- **Provided data**:
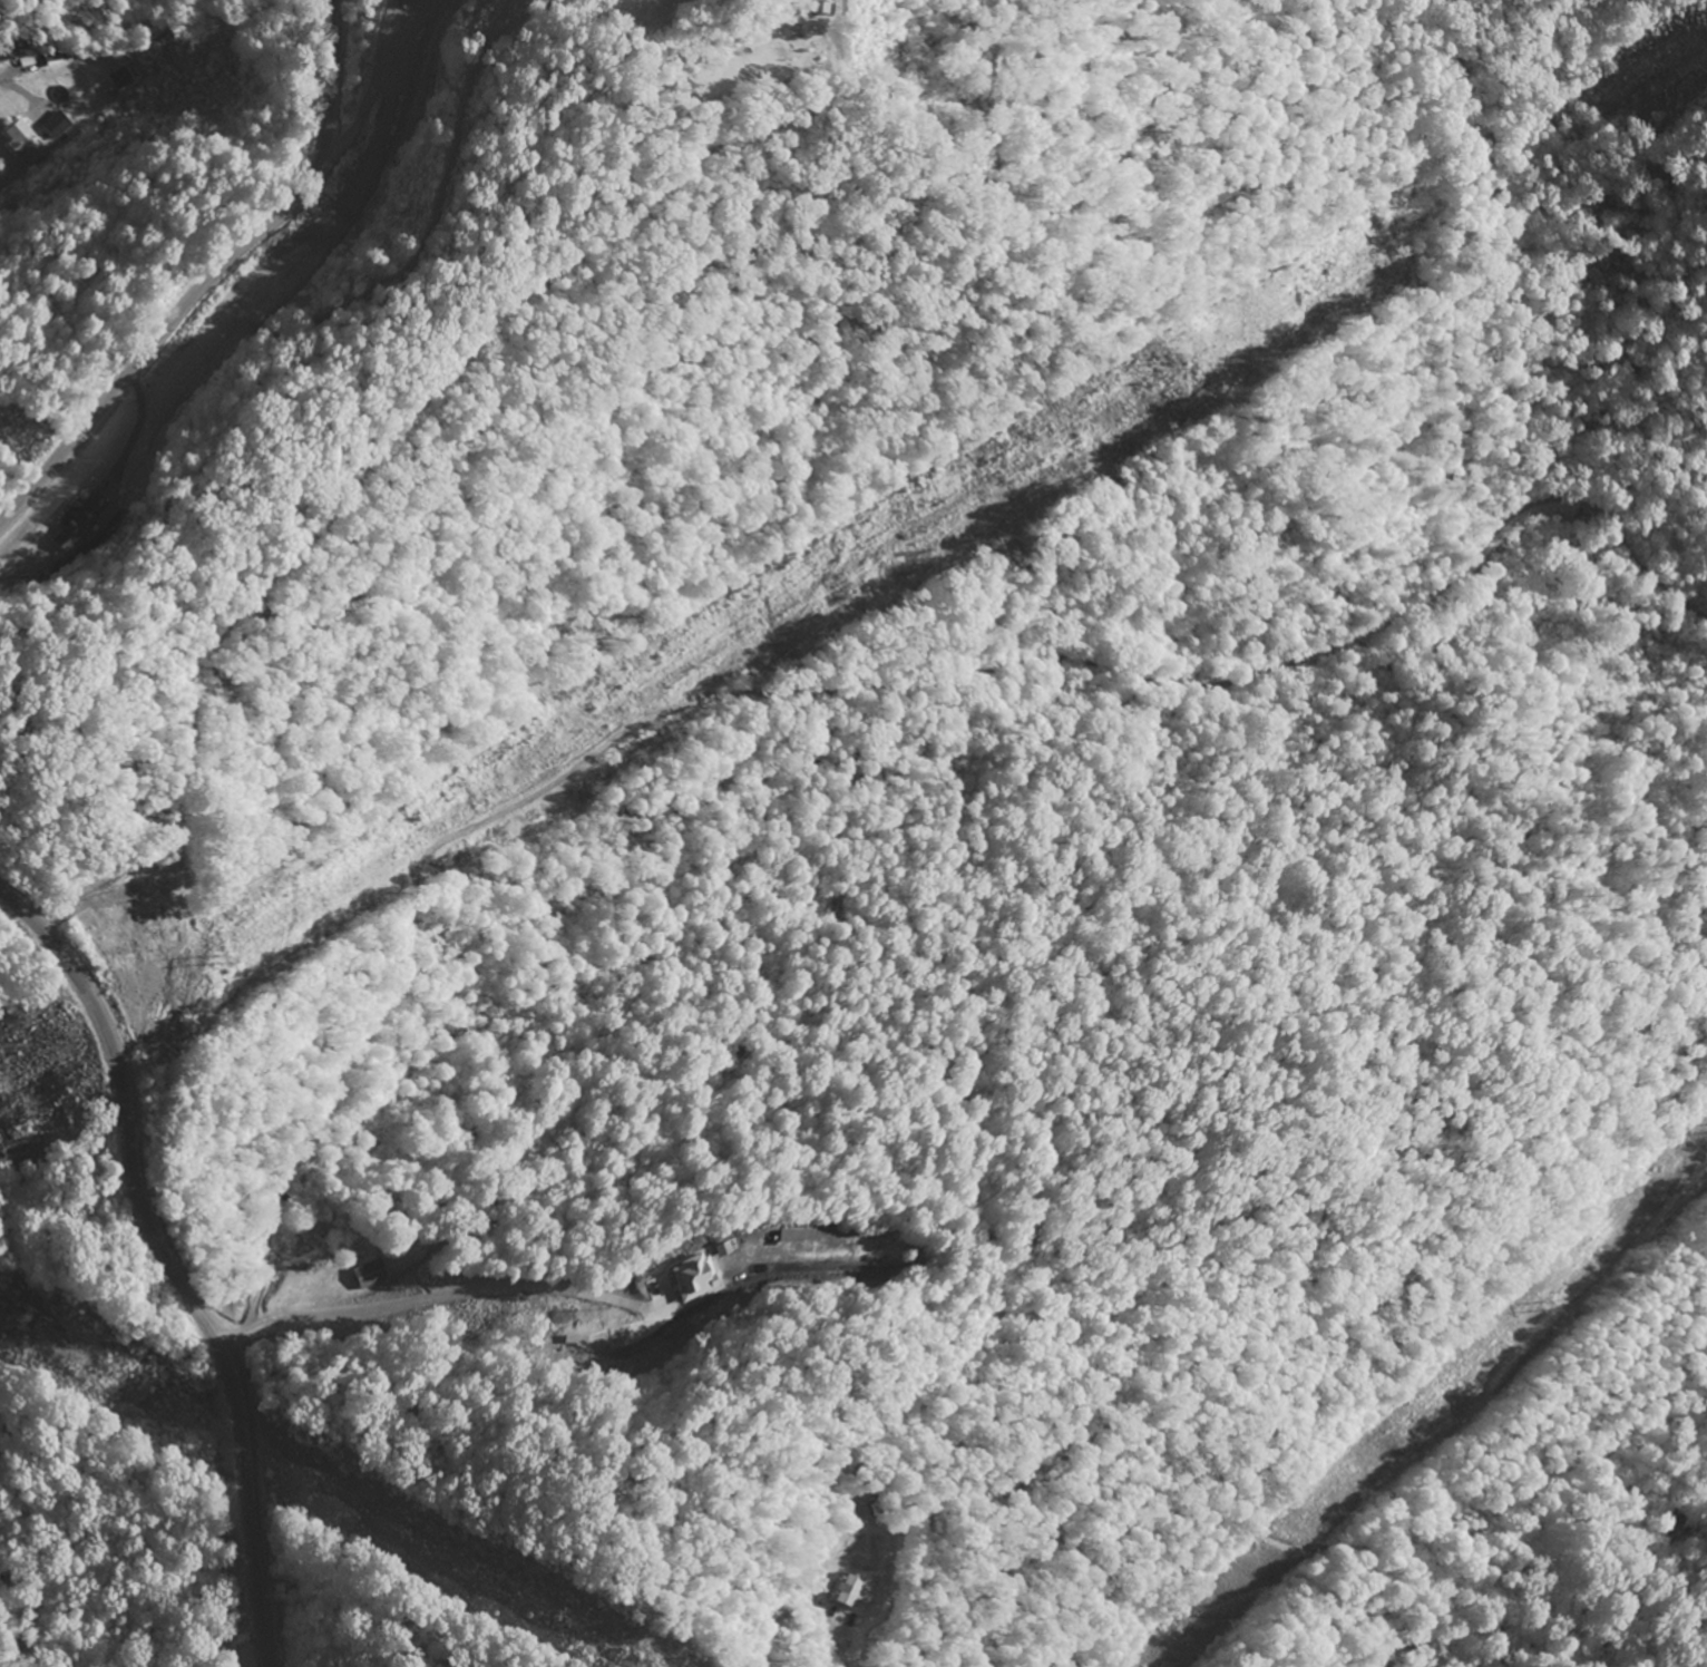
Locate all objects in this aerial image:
building: (24, 142)
road: (206, 272)
road: (168, 1264)
building: (685, 1278)
road: (429, 1297)
power tower: (1, 1320)
building: (848, 1593)
power tower: (605, 1666)

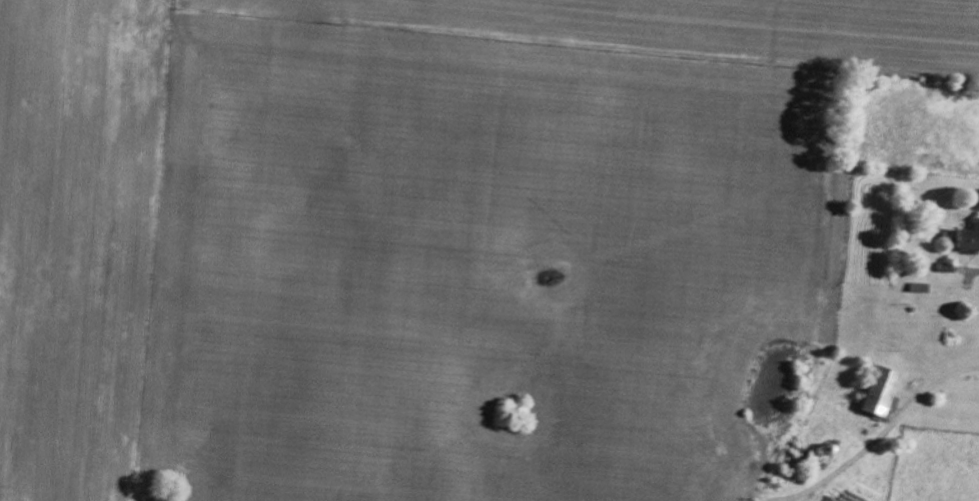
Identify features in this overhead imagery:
road: (956, 372)
building: (881, 391)
road: (866, 450)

- **Work to complete**: All of the material above should be set down again exactly, though not its pictures.

- **Answer to the problem**:
Locate all objects in this aerial image:
building: (24, 142)
road: (206, 272)
road: (168, 1264)
building: (685, 1278)
road: (429, 1297)
power tower: (1, 1320)
building: (848, 1593)
power tower: (605, 1666)

Identify features in this overhead imagery:
road: (956, 372)
building: (881, 391)
road: (866, 450)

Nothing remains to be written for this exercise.